(Data items)
-.-.-

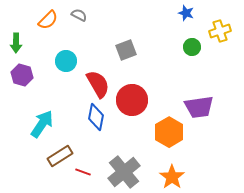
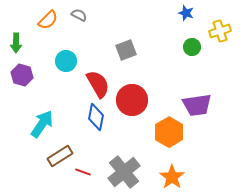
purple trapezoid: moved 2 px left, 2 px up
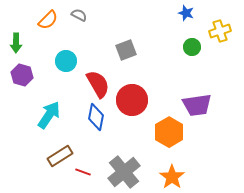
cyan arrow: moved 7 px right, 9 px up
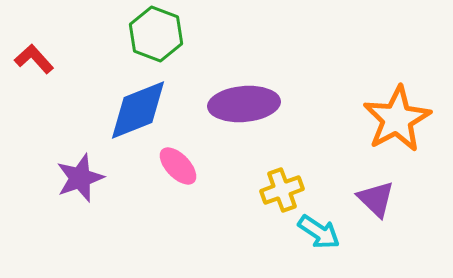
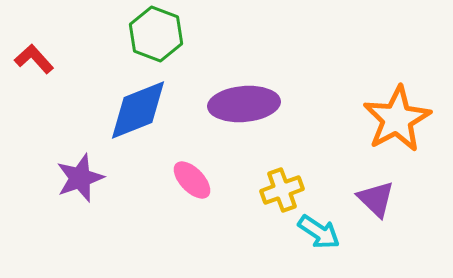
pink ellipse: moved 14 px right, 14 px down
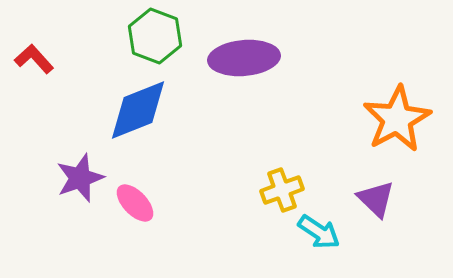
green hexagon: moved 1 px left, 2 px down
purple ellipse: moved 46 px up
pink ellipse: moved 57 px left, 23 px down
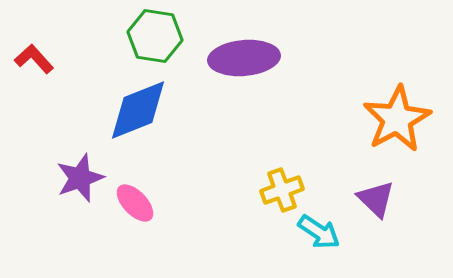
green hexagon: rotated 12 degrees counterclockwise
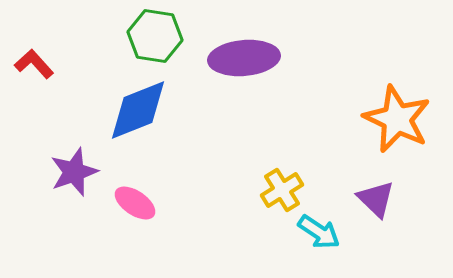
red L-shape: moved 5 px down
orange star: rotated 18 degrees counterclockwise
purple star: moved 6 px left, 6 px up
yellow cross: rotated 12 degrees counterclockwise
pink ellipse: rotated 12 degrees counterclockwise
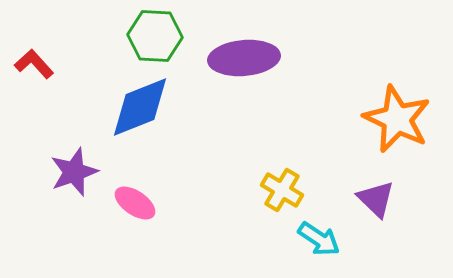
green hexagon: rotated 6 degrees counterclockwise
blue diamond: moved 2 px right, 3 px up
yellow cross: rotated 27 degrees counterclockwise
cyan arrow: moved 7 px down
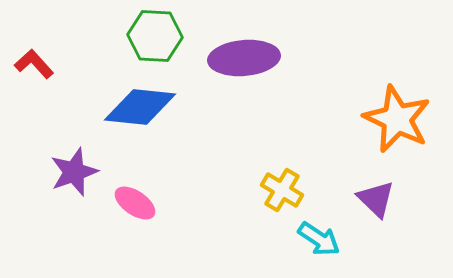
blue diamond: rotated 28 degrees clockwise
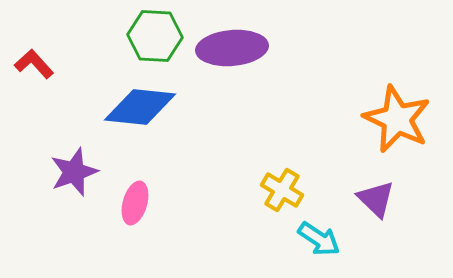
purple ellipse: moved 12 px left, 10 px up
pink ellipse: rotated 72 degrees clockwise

-.-.-

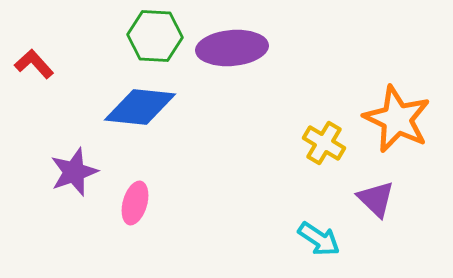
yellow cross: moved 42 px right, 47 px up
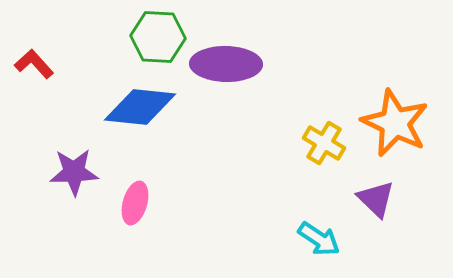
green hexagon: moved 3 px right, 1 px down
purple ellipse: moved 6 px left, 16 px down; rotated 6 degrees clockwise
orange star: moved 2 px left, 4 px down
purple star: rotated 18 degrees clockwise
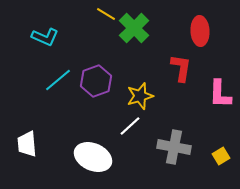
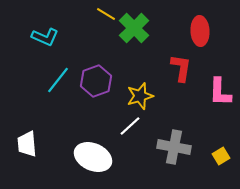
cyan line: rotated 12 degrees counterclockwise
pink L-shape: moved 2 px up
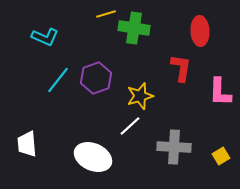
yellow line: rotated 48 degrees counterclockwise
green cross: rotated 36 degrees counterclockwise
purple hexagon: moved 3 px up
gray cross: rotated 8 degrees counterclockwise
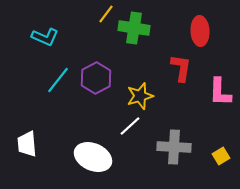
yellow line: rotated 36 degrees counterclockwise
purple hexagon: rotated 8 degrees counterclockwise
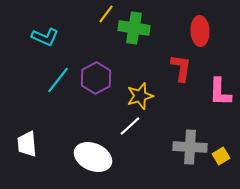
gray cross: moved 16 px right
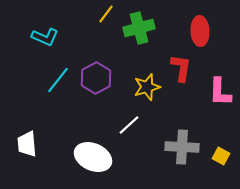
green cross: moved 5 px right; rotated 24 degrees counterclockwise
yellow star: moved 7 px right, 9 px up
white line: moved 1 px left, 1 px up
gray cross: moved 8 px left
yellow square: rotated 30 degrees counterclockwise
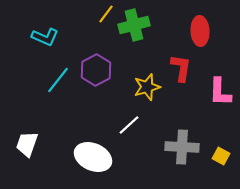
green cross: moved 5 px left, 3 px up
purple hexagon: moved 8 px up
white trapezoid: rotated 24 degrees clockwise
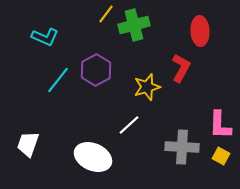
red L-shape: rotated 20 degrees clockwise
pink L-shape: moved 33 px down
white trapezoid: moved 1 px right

-.-.-

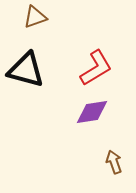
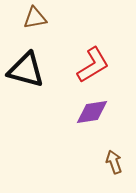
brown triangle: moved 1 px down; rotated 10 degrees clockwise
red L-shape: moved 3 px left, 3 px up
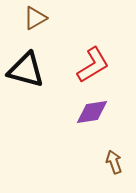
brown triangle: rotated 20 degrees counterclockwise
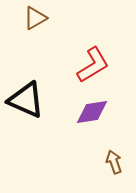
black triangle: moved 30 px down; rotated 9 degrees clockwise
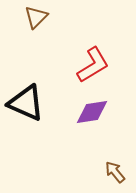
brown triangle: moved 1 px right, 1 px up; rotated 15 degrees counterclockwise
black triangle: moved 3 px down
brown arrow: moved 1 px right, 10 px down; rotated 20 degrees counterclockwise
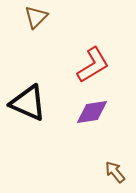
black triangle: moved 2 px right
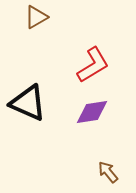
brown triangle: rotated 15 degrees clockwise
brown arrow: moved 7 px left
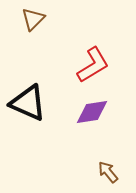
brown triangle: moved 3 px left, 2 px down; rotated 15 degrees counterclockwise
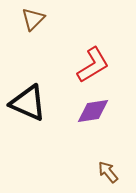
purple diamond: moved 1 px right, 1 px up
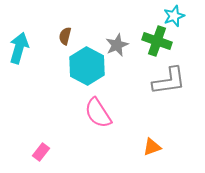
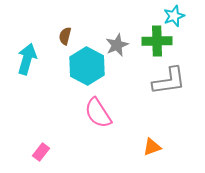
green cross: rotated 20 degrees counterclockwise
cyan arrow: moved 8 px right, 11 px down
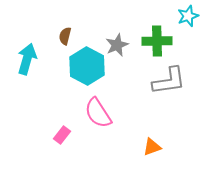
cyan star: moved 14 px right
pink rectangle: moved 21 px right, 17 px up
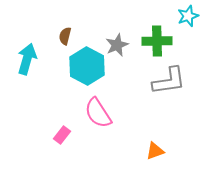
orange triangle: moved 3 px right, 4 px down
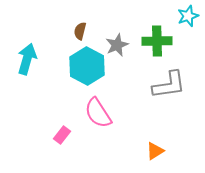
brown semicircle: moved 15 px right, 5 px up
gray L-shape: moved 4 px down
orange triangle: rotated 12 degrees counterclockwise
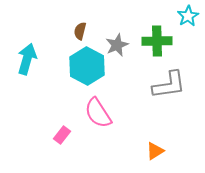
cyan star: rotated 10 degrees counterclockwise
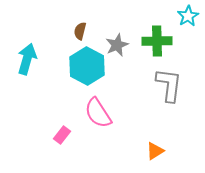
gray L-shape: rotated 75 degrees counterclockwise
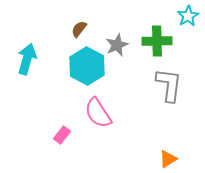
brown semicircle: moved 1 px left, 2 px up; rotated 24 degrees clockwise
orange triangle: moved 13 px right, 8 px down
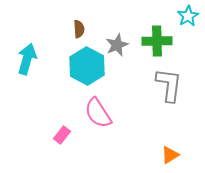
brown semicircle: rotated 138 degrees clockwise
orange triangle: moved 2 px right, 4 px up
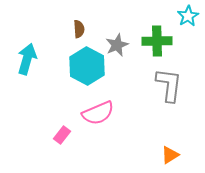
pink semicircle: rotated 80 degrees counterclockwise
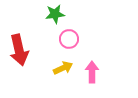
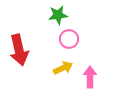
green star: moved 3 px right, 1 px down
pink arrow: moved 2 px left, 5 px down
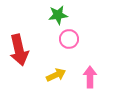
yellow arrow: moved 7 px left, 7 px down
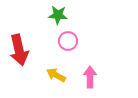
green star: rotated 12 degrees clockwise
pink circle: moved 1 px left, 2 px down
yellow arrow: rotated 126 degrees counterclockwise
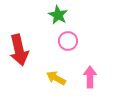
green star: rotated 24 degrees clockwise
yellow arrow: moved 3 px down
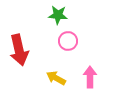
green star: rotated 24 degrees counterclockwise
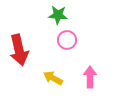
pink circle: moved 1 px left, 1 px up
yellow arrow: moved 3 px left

-.-.-

Output the stretch of the records that opens with the line containing "green star: moved 3 px right, 1 px down" and closes with the line containing "yellow arrow: moved 3 px left" as a Markdown table with the columns Row and Line. Number each line in Row, skip blank lines, and leave the pictures out.

EXERCISE OUTPUT:
| Row | Line |
|---|---|
| 1 | green star: moved 3 px right, 1 px down |
| 2 | pink arrow: moved 2 px left, 5 px down |
| 3 | yellow arrow: moved 7 px left, 7 px down |
| 4 | green star: rotated 12 degrees clockwise |
| 5 | pink circle: moved 1 px left, 2 px down |
| 6 | yellow arrow: rotated 126 degrees counterclockwise |
| 7 | green star: rotated 24 degrees clockwise |
| 8 | yellow arrow: moved 3 px down |
| 9 | green star: rotated 24 degrees counterclockwise |
| 10 | pink circle: moved 1 px left, 1 px up |
| 11 | yellow arrow: moved 3 px left |